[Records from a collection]
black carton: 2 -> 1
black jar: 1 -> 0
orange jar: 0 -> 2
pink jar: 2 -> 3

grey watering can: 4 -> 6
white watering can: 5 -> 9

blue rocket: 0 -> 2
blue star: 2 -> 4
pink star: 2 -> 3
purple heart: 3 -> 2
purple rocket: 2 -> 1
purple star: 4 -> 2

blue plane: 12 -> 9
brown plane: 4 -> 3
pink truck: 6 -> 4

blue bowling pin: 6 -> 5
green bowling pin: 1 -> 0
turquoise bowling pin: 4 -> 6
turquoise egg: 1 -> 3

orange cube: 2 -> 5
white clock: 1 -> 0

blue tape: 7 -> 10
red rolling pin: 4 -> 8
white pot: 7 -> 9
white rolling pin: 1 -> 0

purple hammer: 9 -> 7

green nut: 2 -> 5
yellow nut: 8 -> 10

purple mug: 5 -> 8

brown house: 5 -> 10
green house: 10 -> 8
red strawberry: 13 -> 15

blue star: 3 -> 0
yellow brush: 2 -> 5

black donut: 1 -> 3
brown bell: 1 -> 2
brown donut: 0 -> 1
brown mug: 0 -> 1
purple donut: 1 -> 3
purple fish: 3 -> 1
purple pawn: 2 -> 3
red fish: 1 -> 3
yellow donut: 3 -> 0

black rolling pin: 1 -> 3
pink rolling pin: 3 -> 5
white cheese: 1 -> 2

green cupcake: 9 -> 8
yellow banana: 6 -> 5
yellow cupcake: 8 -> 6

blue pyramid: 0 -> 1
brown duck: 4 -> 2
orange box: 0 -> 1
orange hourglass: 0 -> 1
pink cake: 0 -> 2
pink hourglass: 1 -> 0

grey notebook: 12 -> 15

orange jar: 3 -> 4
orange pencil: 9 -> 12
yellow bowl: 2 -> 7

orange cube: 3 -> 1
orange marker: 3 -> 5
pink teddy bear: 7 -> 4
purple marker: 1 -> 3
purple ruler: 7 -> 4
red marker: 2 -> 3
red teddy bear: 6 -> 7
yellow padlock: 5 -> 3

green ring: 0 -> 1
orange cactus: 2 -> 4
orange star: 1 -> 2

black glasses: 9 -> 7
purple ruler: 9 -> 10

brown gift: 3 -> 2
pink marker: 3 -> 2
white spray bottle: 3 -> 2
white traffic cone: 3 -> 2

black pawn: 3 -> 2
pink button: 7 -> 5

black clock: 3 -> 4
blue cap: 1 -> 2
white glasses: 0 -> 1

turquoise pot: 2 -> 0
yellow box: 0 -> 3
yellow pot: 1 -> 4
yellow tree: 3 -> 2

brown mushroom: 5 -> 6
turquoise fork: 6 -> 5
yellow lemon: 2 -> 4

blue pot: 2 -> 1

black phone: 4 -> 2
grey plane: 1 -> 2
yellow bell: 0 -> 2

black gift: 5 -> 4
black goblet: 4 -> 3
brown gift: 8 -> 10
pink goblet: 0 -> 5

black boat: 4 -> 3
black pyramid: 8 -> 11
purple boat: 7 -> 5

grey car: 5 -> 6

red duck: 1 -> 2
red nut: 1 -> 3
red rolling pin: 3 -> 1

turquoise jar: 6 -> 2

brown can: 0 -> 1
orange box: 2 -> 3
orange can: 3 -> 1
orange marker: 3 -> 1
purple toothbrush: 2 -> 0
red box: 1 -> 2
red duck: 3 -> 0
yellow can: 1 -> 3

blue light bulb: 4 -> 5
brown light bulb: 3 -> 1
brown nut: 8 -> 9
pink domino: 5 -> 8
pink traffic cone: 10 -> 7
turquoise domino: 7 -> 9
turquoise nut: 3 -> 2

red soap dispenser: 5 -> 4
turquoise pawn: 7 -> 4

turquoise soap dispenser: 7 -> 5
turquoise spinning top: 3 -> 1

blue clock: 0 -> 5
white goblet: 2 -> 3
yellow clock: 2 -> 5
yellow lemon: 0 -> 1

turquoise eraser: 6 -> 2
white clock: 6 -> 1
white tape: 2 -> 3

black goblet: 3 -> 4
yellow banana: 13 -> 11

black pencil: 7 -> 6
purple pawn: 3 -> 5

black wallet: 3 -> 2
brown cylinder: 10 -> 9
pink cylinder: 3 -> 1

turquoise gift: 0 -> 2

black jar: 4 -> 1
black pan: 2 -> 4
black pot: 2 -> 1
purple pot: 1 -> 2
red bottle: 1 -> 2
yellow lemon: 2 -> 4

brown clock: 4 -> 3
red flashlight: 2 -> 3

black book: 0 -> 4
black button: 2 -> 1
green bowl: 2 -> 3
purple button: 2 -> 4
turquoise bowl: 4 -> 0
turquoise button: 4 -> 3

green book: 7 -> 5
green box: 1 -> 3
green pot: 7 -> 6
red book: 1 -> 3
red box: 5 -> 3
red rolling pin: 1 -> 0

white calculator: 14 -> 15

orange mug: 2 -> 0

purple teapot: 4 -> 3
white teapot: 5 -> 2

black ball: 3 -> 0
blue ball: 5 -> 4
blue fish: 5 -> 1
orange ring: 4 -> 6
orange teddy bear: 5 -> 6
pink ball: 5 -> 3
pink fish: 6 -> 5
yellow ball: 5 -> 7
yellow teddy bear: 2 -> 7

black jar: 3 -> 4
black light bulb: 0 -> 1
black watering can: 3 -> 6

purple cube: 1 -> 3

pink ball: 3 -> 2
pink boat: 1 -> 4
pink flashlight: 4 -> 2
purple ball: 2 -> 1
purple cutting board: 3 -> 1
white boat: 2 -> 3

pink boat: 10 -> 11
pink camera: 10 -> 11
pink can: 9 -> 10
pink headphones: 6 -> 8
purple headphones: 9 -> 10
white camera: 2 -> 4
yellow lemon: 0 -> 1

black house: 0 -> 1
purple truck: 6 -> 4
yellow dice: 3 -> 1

- **Work to complete**
Using the data above, reproduce every line exactly.

- **Answer space**
black carton: 2 -> 1
black jar: 1 -> 0
orange jar: 0 -> 2
pink jar: 2 -> 3

grey watering can: 4 -> 6
white watering can: 5 -> 9

blue rocket: 0 -> 2
blue star: 2 -> 4
pink star: 2 -> 3
purple heart: 3 -> 2
purple rocket: 2 -> 1
purple star: 4 -> 2

blue plane: 12 -> 9
brown plane: 4 -> 3
pink truck: 6 -> 4

blue bowling pin: 6 -> 5
green bowling pin: 1 -> 0
turquoise bowling pin: 4 -> 6
turquoise egg: 1 -> 3

orange cube: 2 -> 5
white clock: 1 -> 0

blue tape: 7 -> 10
red rolling pin: 4 -> 8
white pot: 7 -> 9
white rolling pin: 1 -> 0

purple hammer: 9 -> 7

green nut: 2 -> 5
yellow nut: 8 -> 10

purple mug: 5 -> 8

brown house: 5 -> 10
green house: 10 -> 8
red strawberry: 13 -> 15

blue star: 3 -> 0
yellow brush: 2 -> 5

black donut: 1 -> 3
brown bell: 1 -> 2
brown donut: 0 -> 1
brown mug: 0 -> 1
purple donut: 1 -> 3
purple fish: 3 -> 1
purple pawn: 2 -> 3
red fish: 1 -> 3
yellow donut: 3 -> 0

black rolling pin: 1 -> 3
pink rolling pin: 3 -> 5
white cheese: 1 -> 2

green cupcake: 9 -> 8
yellow banana: 6 -> 5
yellow cupcake: 8 -> 6

blue pyramid: 0 -> 1
brown duck: 4 -> 2
orange box: 0 -> 1
orange hourglass: 0 -> 1
pink cake: 0 -> 2
pink hourglass: 1 -> 0

grey notebook: 12 -> 15

orange jar: 3 -> 4
orange pencil: 9 -> 12
yellow bowl: 2 -> 7

orange cube: 3 -> 1
orange marker: 3 -> 5
pink teddy bear: 7 -> 4
purple marker: 1 -> 3
purple ruler: 7 -> 4
red marker: 2 -> 3
red teddy bear: 6 -> 7
yellow padlock: 5 -> 3

green ring: 0 -> 1
orange cactus: 2 -> 4
orange star: 1 -> 2

black glasses: 9 -> 7
purple ruler: 9 -> 10

brown gift: 3 -> 2
pink marker: 3 -> 2
white spray bottle: 3 -> 2
white traffic cone: 3 -> 2

black pawn: 3 -> 2
pink button: 7 -> 5

black clock: 3 -> 4
blue cap: 1 -> 2
white glasses: 0 -> 1

turquoise pot: 2 -> 0
yellow box: 0 -> 3
yellow pot: 1 -> 4
yellow tree: 3 -> 2

brown mushroom: 5 -> 6
turquoise fork: 6 -> 5
yellow lemon: 2 -> 4

blue pot: 2 -> 1

black phone: 4 -> 2
grey plane: 1 -> 2
yellow bell: 0 -> 2

black gift: 5 -> 4
black goblet: 4 -> 3
brown gift: 8 -> 10
pink goblet: 0 -> 5

black boat: 4 -> 3
black pyramid: 8 -> 11
purple boat: 7 -> 5

grey car: 5 -> 6

red duck: 1 -> 2
red nut: 1 -> 3
red rolling pin: 3 -> 1

turquoise jar: 6 -> 2

brown can: 0 -> 1
orange box: 2 -> 3
orange can: 3 -> 1
orange marker: 3 -> 1
purple toothbrush: 2 -> 0
red box: 1 -> 2
red duck: 3 -> 0
yellow can: 1 -> 3

blue light bulb: 4 -> 5
brown light bulb: 3 -> 1
brown nut: 8 -> 9
pink domino: 5 -> 8
pink traffic cone: 10 -> 7
turquoise domino: 7 -> 9
turquoise nut: 3 -> 2

red soap dispenser: 5 -> 4
turquoise pawn: 7 -> 4

turquoise soap dispenser: 7 -> 5
turquoise spinning top: 3 -> 1

blue clock: 0 -> 5
white goblet: 2 -> 3
yellow clock: 2 -> 5
yellow lemon: 0 -> 1

turquoise eraser: 6 -> 2
white clock: 6 -> 1
white tape: 2 -> 3

black goblet: 3 -> 4
yellow banana: 13 -> 11

black pencil: 7 -> 6
purple pawn: 3 -> 5

black wallet: 3 -> 2
brown cylinder: 10 -> 9
pink cylinder: 3 -> 1

turquoise gift: 0 -> 2

black jar: 4 -> 1
black pan: 2 -> 4
black pot: 2 -> 1
purple pot: 1 -> 2
red bottle: 1 -> 2
yellow lemon: 2 -> 4

brown clock: 4 -> 3
red flashlight: 2 -> 3

black book: 0 -> 4
black button: 2 -> 1
green bowl: 2 -> 3
purple button: 2 -> 4
turquoise bowl: 4 -> 0
turquoise button: 4 -> 3

green book: 7 -> 5
green box: 1 -> 3
green pot: 7 -> 6
red book: 1 -> 3
red box: 5 -> 3
red rolling pin: 1 -> 0

white calculator: 14 -> 15

orange mug: 2 -> 0

purple teapot: 4 -> 3
white teapot: 5 -> 2

black ball: 3 -> 0
blue ball: 5 -> 4
blue fish: 5 -> 1
orange ring: 4 -> 6
orange teddy bear: 5 -> 6
pink ball: 5 -> 3
pink fish: 6 -> 5
yellow ball: 5 -> 7
yellow teddy bear: 2 -> 7

black jar: 3 -> 4
black light bulb: 0 -> 1
black watering can: 3 -> 6

purple cube: 1 -> 3

pink ball: 3 -> 2
pink boat: 1 -> 4
pink flashlight: 4 -> 2
purple ball: 2 -> 1
purple cutting board: 3 -> 1
white boat: 2 -> 3

pink boat: 10 -> 11
pink camera: 10 -> 11
pink can: 9 -> 10
pink headphones: 6 -> 8
purple headphones: 9 -> 10
white camera: 2 -> 4
yellow lemon: 0 -> 1

black house: 0 -> 1
purple truck: 6 -> 4
yellow dice: 3 -> 1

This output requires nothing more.